## Aim of the task
Rename every "none" in the records below to "blank", changing nothing else. Leave the pictures out of your answer.

Items from a dataset
********************
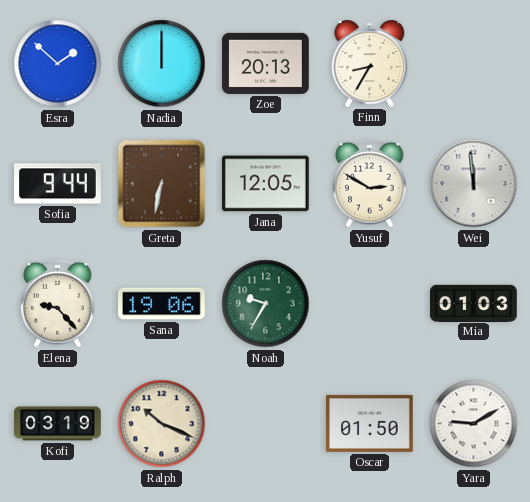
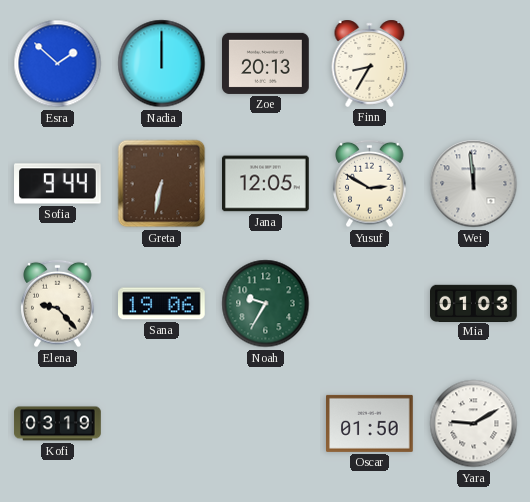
Ralph: 10:19 -> none
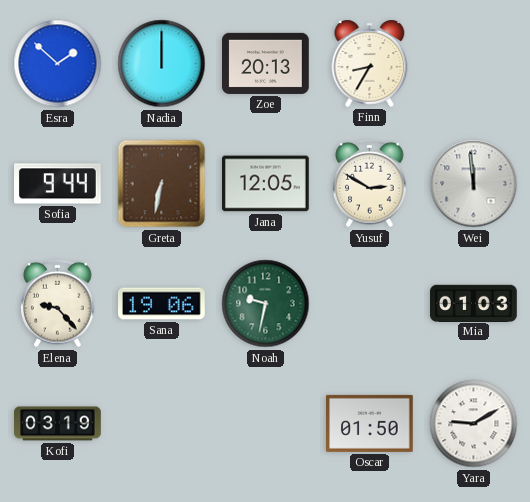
Noah: 9:35 -> 9:32
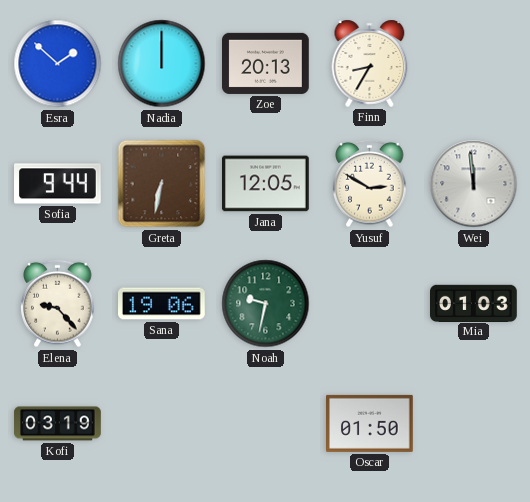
Yara: 9:10 -> none
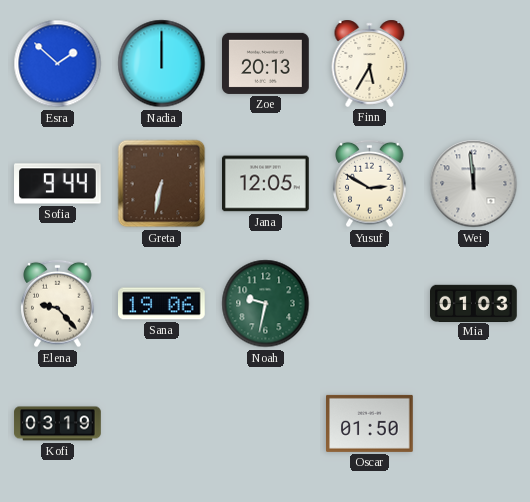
Finn: 8:35 -> 5:35
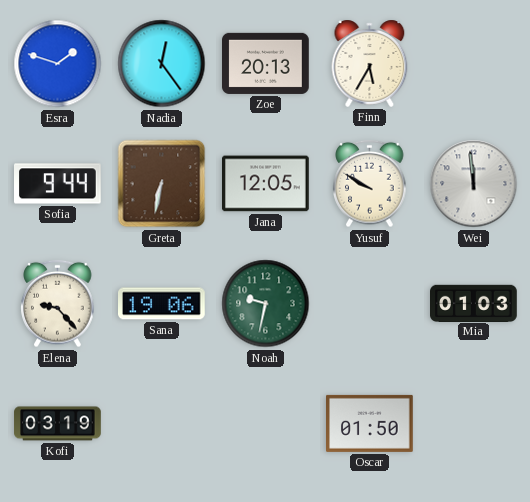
Esra: 1:52 -> 1:48
Nadia: 12:00 -> 12:24
Yusuf: 2:50 -> 9:50
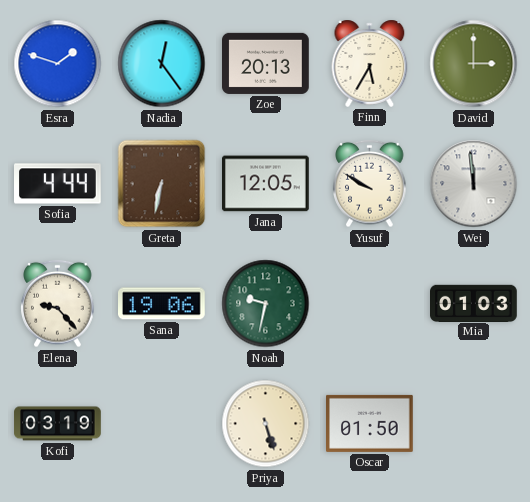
David: none -> 3:00
Sofia: 9:44 -> 4:44
Priya: none -> 5:27
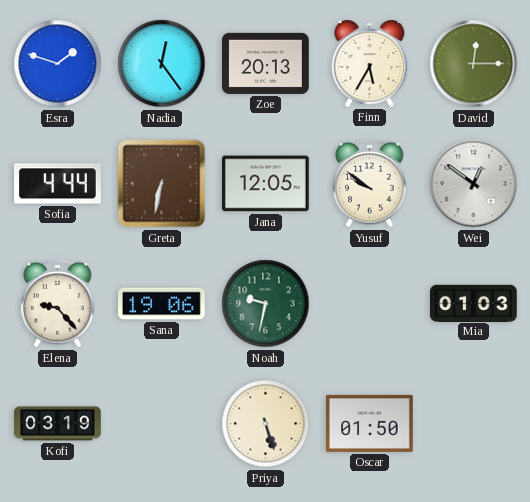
David: 3:00 -> 12:15
Yusuf: 9:50 -> 9:51
Wei: 11:59 -> 12:51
********************
## Solution
Ralph: 10:19 -> blank
Noah: 9:35 -> 9:32
Yara: 9:10 -> blank
Finn: 8:35 -> 5:35
Esra: 1:52 -> 1:48
Nadia: 12:00 -> 12:24
Yusuf: 2:50 -> 9:50
David: blank -> 3:00
Sofia: 9:44 -> 4:44
Priya: blank -> 5:27
David: 3:00 -> 12:15
Yusuf: 9:50 -> 9:51
Wei: 11:59 -> 12:51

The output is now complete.